### [Do this]
Pull out every line in the records below that contains the string "appoggiatura", and copy each of those lines in full. Matches must have the same letter case.

### [Data shown]
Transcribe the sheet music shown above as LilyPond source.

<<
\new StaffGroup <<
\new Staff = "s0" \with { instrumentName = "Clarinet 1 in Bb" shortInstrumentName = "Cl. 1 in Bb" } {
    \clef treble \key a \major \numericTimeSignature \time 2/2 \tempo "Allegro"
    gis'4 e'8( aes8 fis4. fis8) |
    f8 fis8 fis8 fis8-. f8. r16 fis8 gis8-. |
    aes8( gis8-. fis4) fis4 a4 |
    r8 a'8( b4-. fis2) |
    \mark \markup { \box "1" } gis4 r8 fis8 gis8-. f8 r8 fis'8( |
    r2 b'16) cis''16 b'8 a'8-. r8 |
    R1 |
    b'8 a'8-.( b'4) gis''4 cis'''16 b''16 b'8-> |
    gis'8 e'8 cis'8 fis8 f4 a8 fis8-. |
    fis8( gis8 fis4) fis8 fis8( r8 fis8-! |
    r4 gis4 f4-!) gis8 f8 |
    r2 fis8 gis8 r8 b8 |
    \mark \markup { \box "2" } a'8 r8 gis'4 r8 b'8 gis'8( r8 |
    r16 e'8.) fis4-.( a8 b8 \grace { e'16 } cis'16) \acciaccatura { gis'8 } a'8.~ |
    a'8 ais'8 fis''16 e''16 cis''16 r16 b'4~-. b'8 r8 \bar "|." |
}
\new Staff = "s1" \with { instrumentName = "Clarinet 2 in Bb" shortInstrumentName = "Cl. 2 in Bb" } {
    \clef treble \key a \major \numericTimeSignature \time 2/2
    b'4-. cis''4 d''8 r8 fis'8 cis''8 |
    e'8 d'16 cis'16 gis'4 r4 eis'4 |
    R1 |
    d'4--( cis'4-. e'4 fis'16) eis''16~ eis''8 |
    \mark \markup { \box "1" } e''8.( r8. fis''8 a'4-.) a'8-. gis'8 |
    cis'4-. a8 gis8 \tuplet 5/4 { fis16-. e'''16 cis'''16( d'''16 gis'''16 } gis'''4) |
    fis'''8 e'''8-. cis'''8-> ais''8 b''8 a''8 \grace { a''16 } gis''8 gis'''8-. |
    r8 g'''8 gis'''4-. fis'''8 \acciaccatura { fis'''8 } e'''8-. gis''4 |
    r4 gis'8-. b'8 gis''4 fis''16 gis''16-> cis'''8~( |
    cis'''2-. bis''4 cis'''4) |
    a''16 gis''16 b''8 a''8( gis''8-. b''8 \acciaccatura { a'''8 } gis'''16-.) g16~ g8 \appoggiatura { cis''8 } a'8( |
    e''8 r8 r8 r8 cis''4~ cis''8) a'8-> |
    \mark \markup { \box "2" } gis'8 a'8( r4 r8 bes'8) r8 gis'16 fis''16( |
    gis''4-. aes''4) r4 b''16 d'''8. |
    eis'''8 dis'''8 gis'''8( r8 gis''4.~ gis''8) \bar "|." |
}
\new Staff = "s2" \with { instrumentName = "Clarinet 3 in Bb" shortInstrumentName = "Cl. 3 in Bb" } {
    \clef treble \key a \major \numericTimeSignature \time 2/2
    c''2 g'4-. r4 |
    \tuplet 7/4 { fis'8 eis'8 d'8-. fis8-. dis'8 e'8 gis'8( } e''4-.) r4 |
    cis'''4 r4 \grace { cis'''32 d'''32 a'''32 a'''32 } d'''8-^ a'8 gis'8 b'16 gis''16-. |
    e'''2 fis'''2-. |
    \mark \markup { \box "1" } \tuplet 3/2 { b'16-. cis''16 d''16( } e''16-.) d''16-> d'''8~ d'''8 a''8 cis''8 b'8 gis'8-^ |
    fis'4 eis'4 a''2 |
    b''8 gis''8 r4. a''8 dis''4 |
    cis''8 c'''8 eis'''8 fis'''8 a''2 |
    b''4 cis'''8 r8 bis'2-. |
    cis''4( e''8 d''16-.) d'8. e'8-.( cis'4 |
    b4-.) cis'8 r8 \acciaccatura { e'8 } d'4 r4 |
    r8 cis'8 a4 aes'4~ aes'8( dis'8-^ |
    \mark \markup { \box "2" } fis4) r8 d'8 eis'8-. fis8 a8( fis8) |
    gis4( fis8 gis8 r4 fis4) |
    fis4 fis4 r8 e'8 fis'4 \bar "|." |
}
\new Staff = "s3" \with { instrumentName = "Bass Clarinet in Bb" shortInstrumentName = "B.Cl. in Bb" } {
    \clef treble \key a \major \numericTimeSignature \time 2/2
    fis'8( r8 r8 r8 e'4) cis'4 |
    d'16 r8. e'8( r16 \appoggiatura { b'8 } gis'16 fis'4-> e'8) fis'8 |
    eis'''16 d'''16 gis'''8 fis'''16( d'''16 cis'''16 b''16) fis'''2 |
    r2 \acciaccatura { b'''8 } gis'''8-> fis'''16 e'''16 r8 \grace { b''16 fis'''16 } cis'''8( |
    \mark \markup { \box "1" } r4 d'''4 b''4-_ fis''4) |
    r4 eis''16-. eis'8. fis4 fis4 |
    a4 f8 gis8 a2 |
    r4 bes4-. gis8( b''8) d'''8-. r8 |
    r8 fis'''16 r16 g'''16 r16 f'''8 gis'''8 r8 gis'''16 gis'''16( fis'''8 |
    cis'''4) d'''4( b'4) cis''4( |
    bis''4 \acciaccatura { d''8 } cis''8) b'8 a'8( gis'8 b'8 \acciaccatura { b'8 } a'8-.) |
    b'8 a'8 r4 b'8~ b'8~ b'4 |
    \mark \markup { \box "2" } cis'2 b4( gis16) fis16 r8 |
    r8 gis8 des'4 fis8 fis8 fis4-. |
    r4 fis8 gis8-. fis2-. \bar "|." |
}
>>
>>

### [Complete response]
    a''16 gis''16 b''8 a''8( gis''8-. b''8 \acciaccatura { a'''8 } gis'''16-.) g16~ g8 \appoggiatura { cis''8 } a'8( |
    d'16 r8. e'8( r16 \appoggiatura { b'8 } gis'16 fis'4-> e'8) fis'8 |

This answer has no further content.